_WORK REQUIRED_:
Only the lines from the one containing "FAN1: D4184 -> AOD4184" to the end of the data below belong in the answer, each repeated exactly; no pictures.

[Revision tracking records]

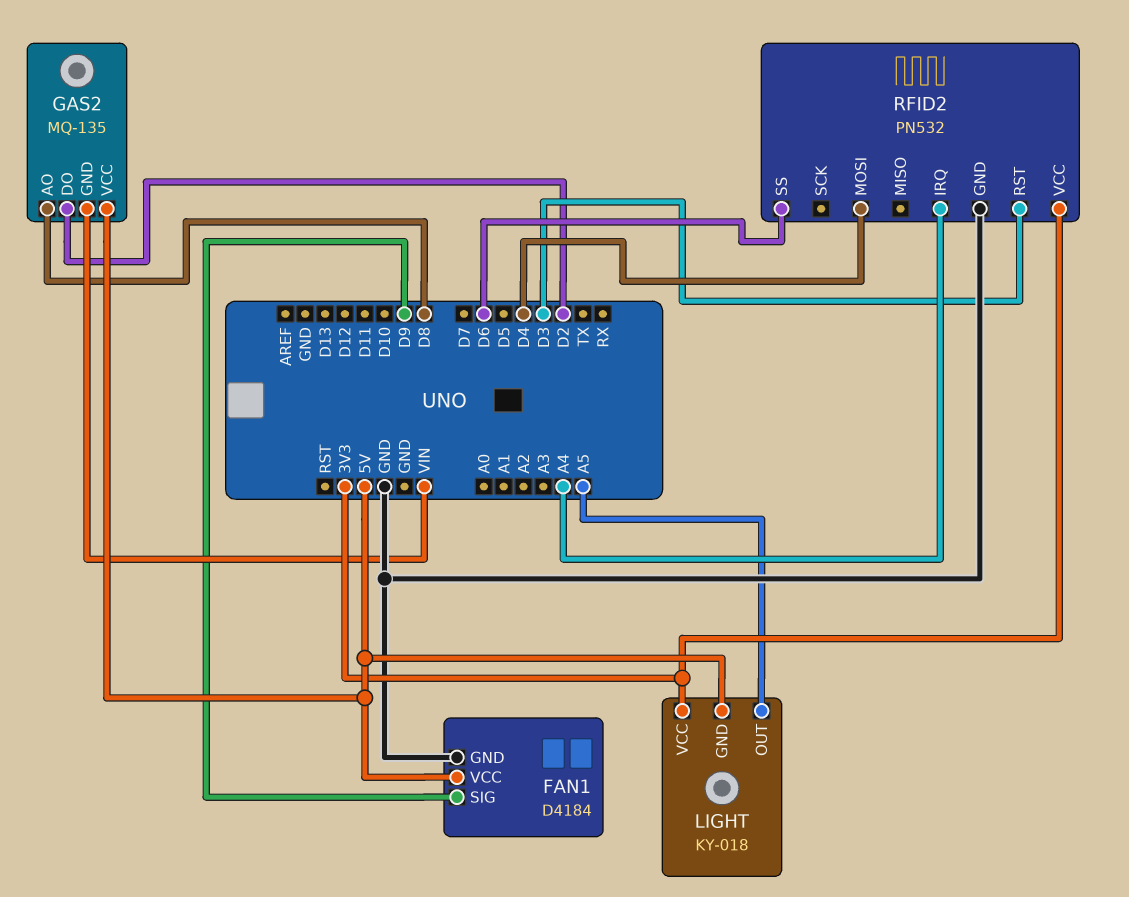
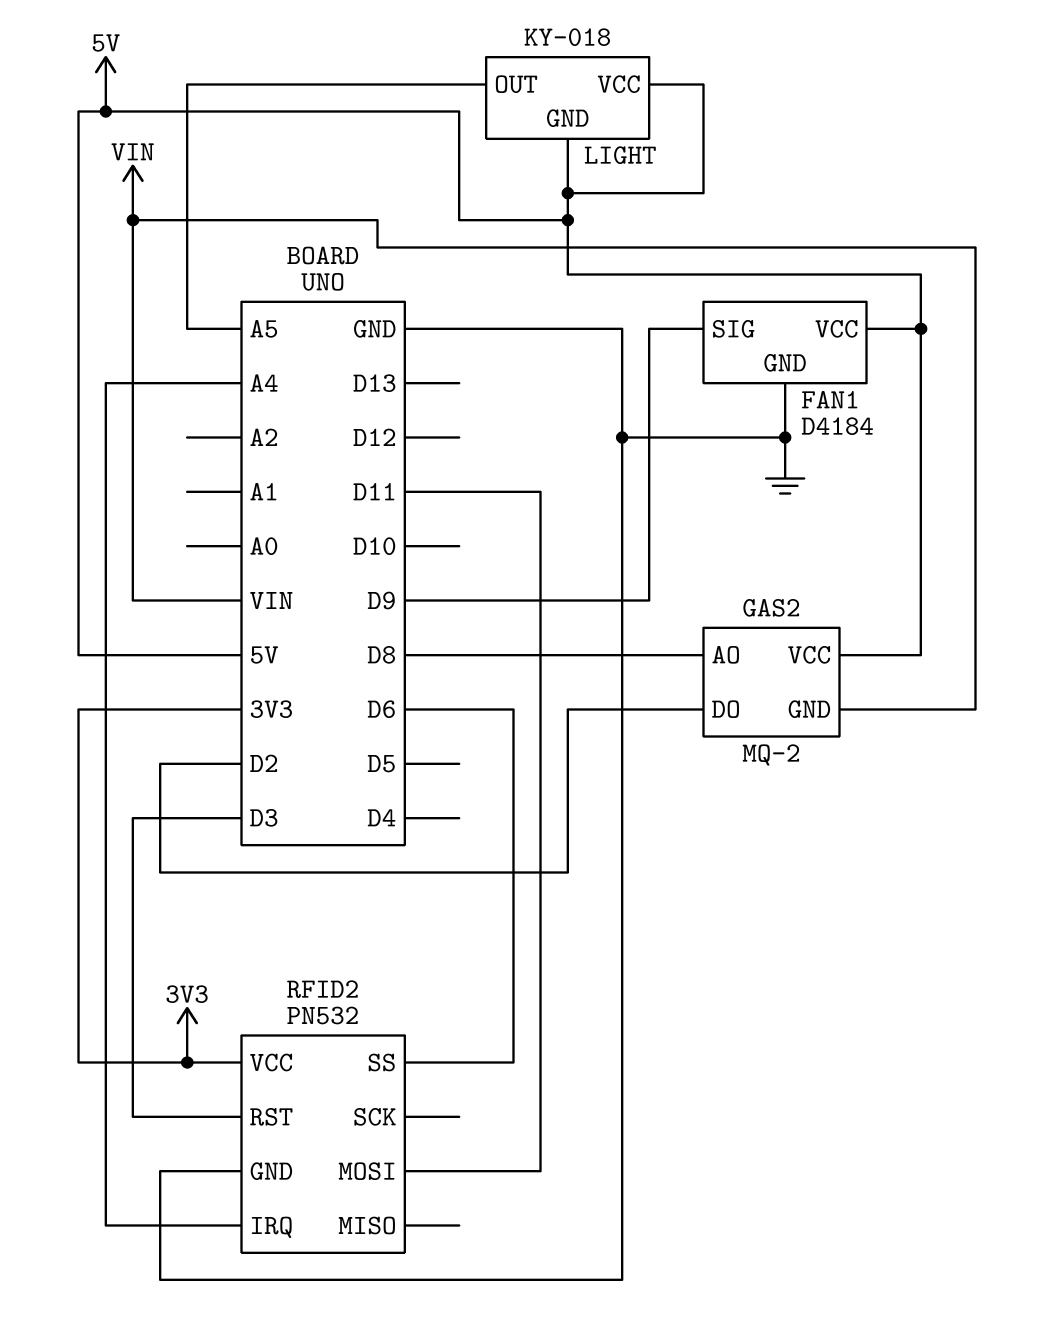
GAS2: MQ-135 -> MQ-2
LIGHT pin VCC: 3V3 -> 5V
RFID2 pin MOSI: D4 -> D11

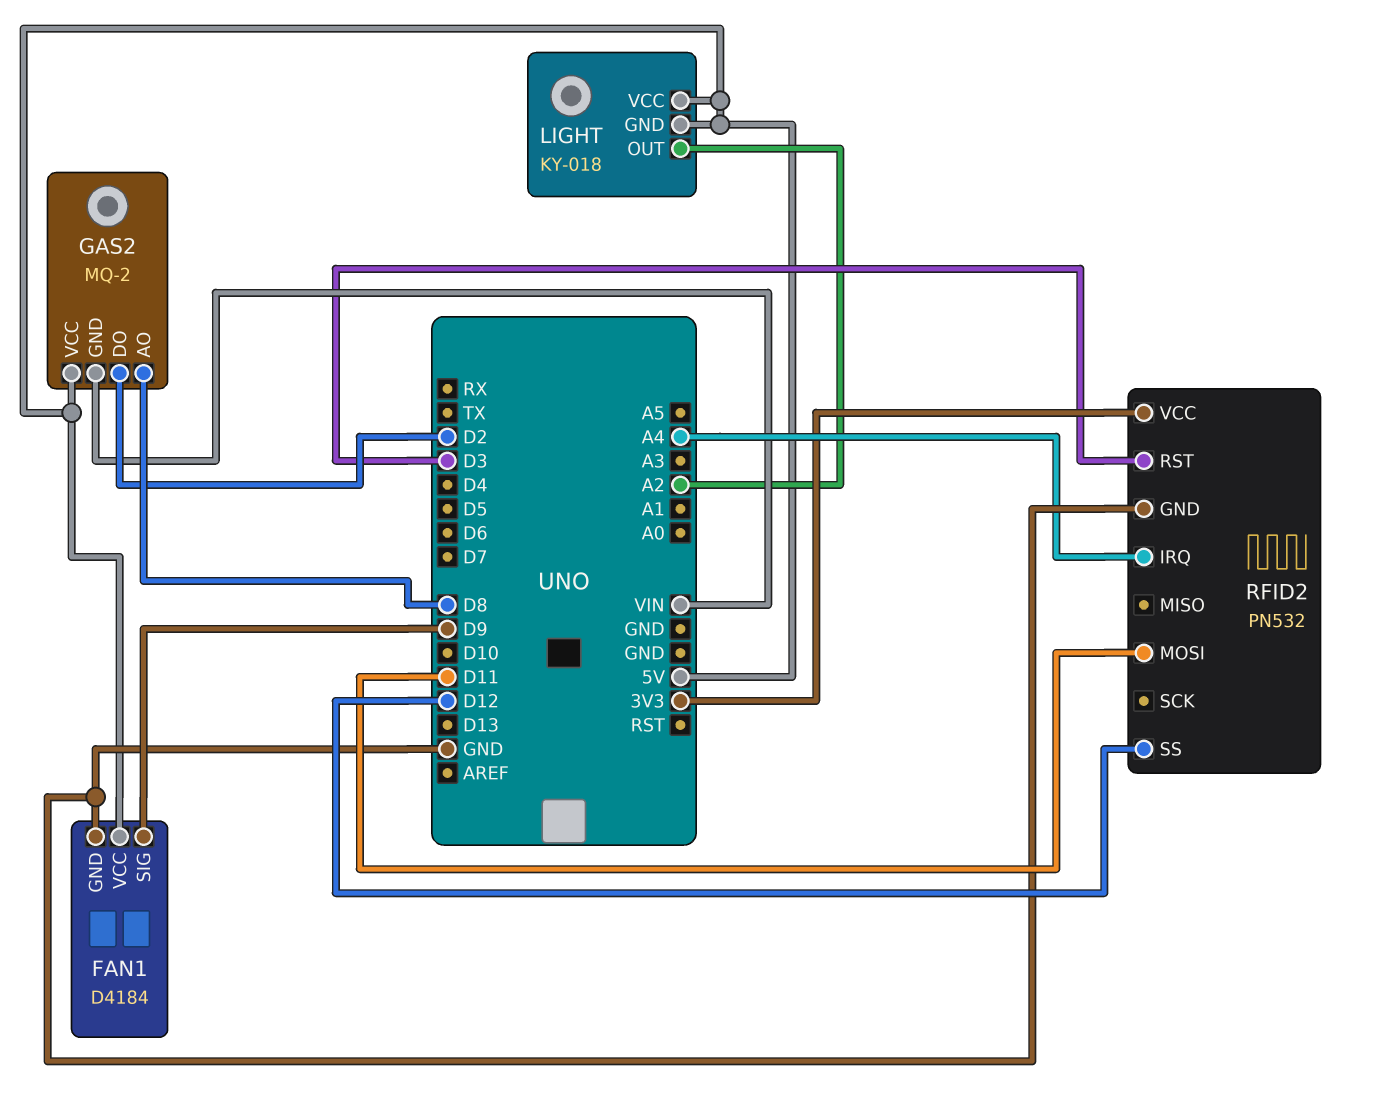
LIGHT pin OUT: A5 -> A2
RFID2 pin SS: D6 -> D12

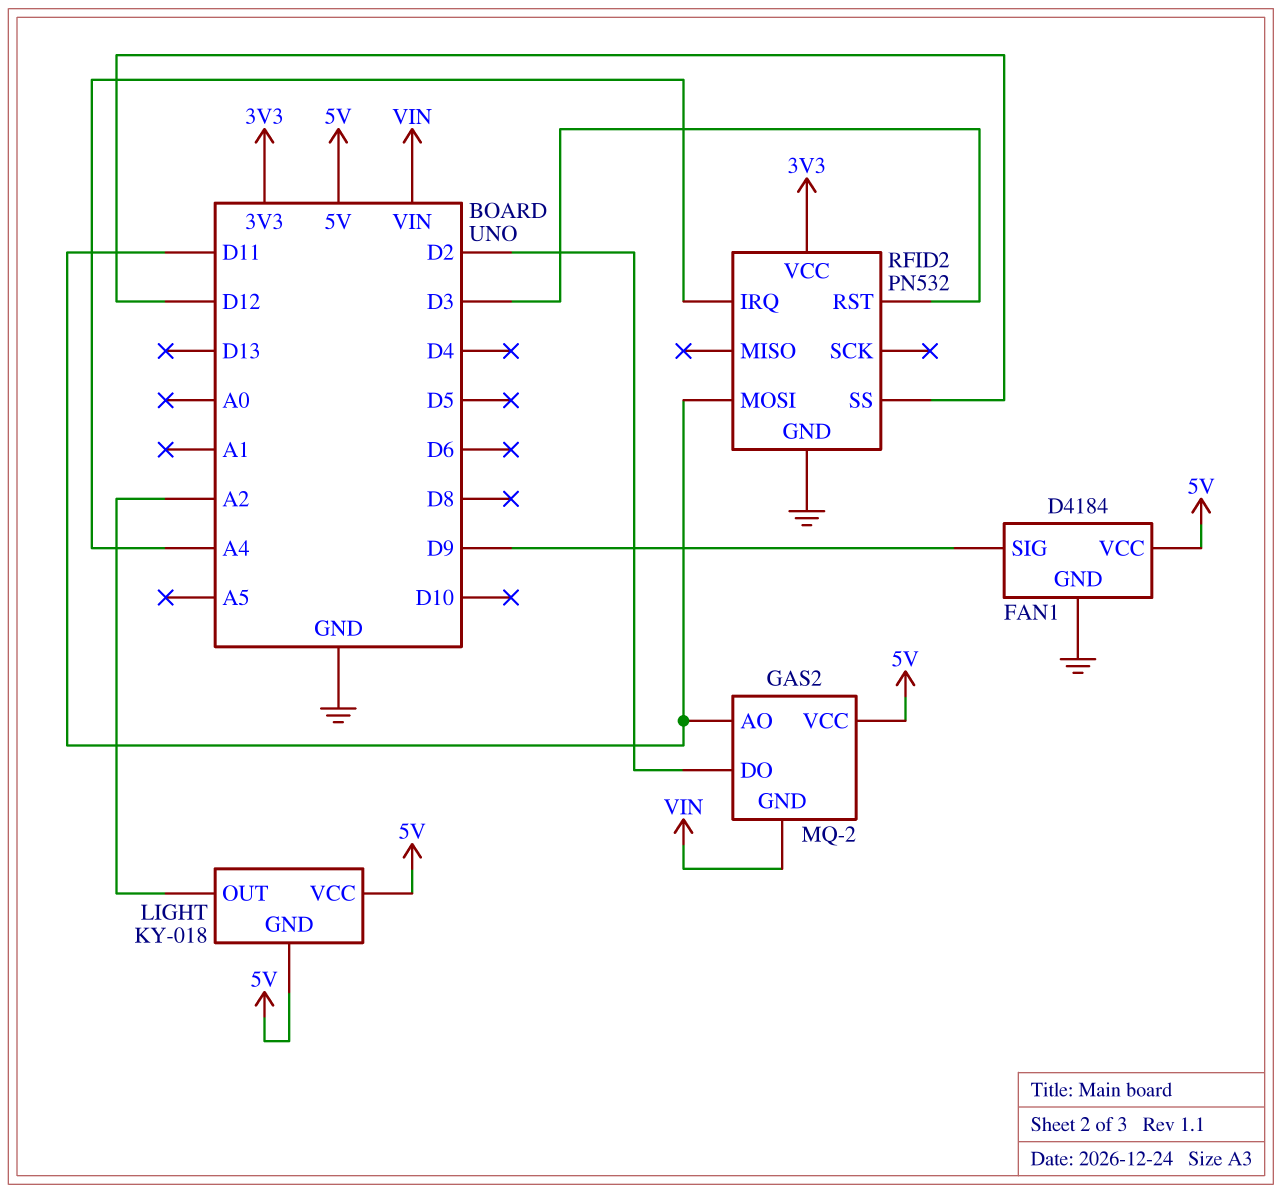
GAS2 pin AO: D8 -> D11

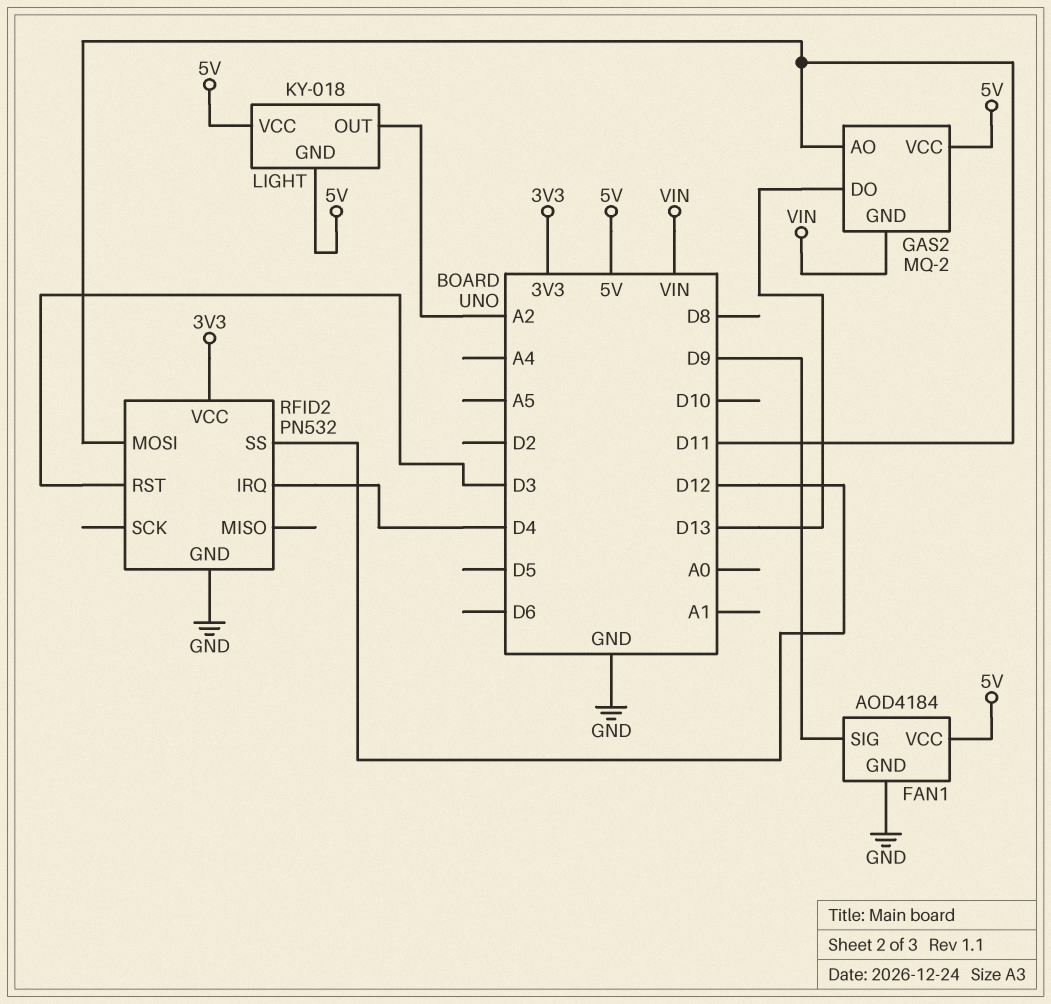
FAN1: D4184 -> AOD4184
GAS2 pin DO: D2 -> D13
RFID2 pin IRQ: A4 -> D4

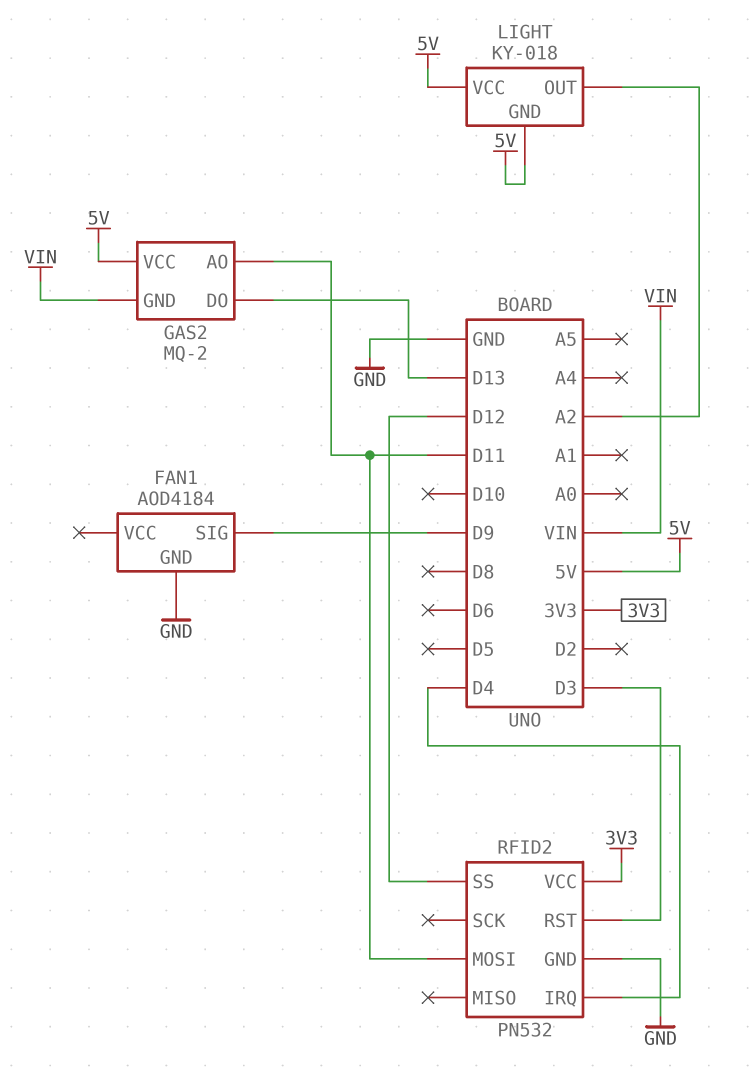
FAN1 pin VCC: 5V -> none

_RESPONSE TO THIS TASK_:
FAN1: D4184 -> AOD4184
GAS2 pin DO: D2 -> D13
RFID2 pin IRQ: A4 -> D4

FAN1 pin VCC: 5V -> none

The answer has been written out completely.